**Exercise:** What is needed is an exact copy of the entries below, from the line that contains "SW202: button (N022, U201/PD7)" through the final line, both included, and nothing else.

---

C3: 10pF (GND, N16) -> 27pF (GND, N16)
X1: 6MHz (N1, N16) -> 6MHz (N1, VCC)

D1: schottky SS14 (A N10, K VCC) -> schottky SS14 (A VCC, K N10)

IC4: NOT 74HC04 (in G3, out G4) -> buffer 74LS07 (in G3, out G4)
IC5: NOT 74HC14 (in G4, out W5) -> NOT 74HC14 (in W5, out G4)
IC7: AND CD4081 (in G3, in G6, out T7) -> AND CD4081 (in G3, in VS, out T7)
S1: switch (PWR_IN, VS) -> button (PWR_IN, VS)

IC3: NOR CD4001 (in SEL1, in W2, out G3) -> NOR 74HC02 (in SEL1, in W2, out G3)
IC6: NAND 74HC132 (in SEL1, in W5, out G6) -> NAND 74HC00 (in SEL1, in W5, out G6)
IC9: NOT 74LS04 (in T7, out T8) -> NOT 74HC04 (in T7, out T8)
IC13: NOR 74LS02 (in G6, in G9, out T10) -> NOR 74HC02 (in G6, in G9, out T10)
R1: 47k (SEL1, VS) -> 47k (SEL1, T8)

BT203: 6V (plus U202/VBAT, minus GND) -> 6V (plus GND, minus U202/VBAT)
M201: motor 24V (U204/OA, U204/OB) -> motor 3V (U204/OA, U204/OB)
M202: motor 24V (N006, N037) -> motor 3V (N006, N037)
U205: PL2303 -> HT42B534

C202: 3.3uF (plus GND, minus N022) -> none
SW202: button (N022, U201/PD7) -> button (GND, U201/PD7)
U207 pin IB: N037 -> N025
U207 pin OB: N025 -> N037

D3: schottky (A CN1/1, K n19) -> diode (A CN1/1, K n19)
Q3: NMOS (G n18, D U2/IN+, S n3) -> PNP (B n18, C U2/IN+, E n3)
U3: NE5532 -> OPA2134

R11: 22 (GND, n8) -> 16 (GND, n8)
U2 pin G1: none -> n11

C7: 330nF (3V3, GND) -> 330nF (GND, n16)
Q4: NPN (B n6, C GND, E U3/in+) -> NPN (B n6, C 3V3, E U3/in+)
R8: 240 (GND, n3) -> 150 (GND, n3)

---

**Written reply:**
SW202: button (N022, U201/PD7) -> button (GND, U201/PD7)
U207 pin IB: N037 -> N025
U207 pin OB: N025 -> N037

D3: schottky (A CN1/1, K n19) -> diode (A CN1/1, K n19)
Q3: NMOS (G n18, D U2/IN+, S n3) -> PNP (B n18, C U2/IN+, E n3)
U3: NE5532 -> OPA2134

R11: 22 (GND, n8) -> 16 (GND, n8)
U2 pin G1: none -> n11

C7: 330nF (3V3, GND) -> 330nF (GND, n16)
Q4: NPN (B n6, C GND, E U3/in+) -> NPN (B n6, C 3V3, E U3/in+)
R8: 240 (GND, n3) -> 150 (GND, n3)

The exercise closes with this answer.